BEGIN
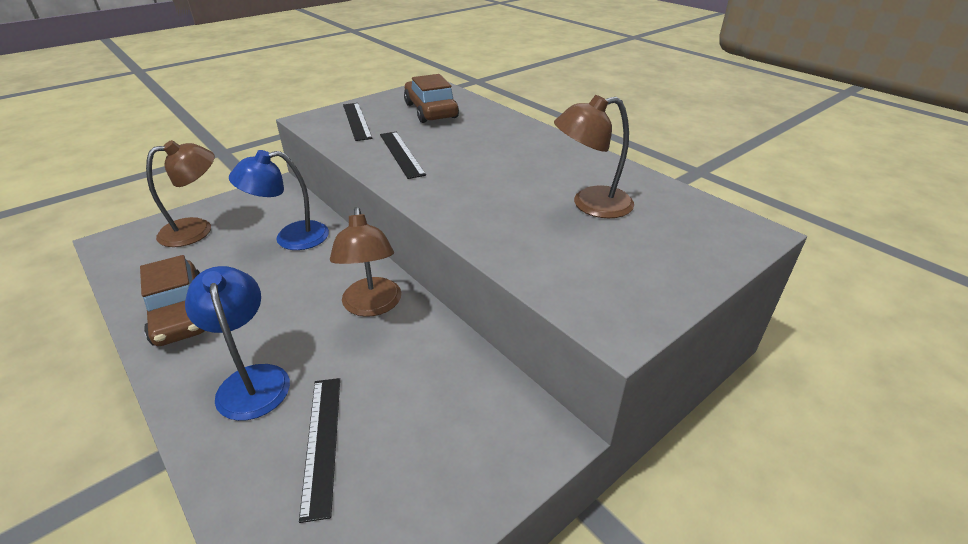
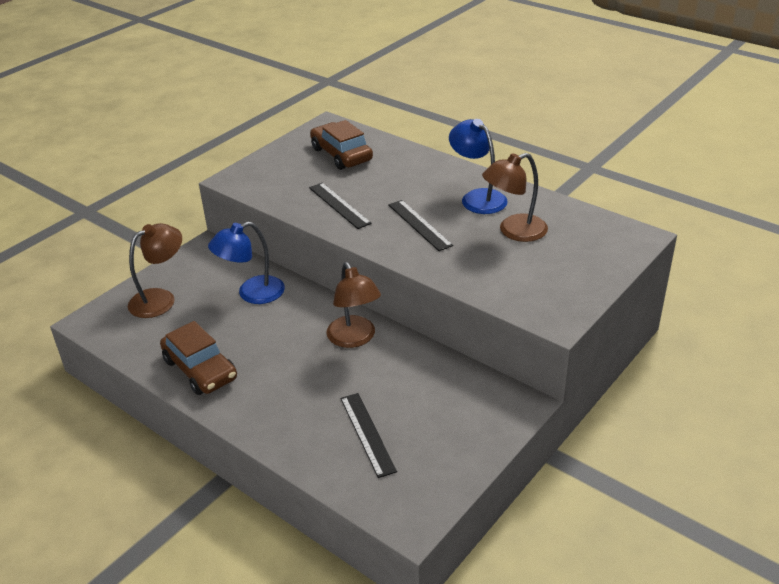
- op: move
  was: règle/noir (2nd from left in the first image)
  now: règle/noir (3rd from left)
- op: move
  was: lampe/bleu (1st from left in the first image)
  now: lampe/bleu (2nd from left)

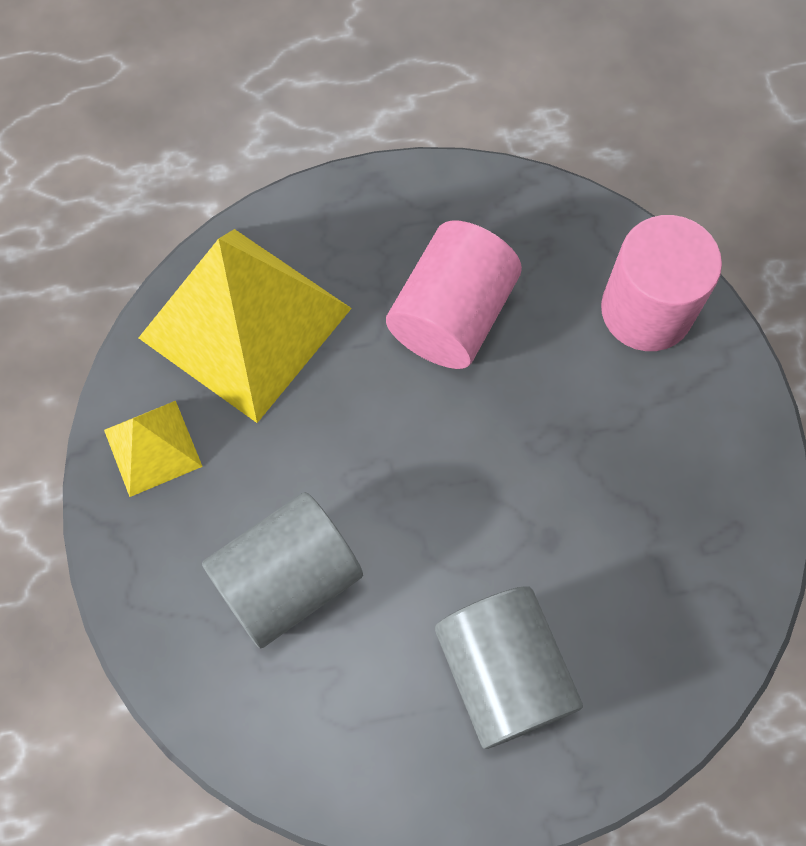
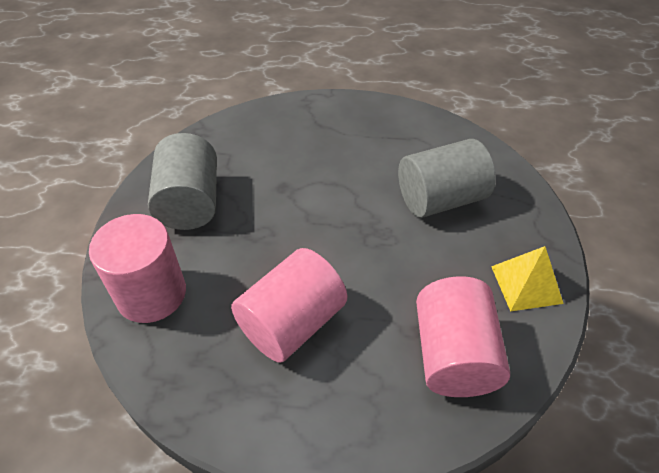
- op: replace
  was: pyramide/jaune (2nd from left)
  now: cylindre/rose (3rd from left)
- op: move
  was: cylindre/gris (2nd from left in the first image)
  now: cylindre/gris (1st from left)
END
# WHAT THE TASK REQUIRES
Repeat the entries faithfully. Any picture gets left out.

# ANSWER BOX
- op: move
  was: règle/noir (2nd from left in the first image)
  now: règle/noir (3rd from left)
- op: move
  was: lampe/bleu (1st from left in the first image)
  now: lampe/bleu (2nd from left)

- op: replace
  was: pyramide/jaune (2nd from left)
  now: cylindre/rose (3rd from left)
- op: move
  was: cylindre/gris (2nd from left in the first image)
  now: cylindre/gris (1st from left)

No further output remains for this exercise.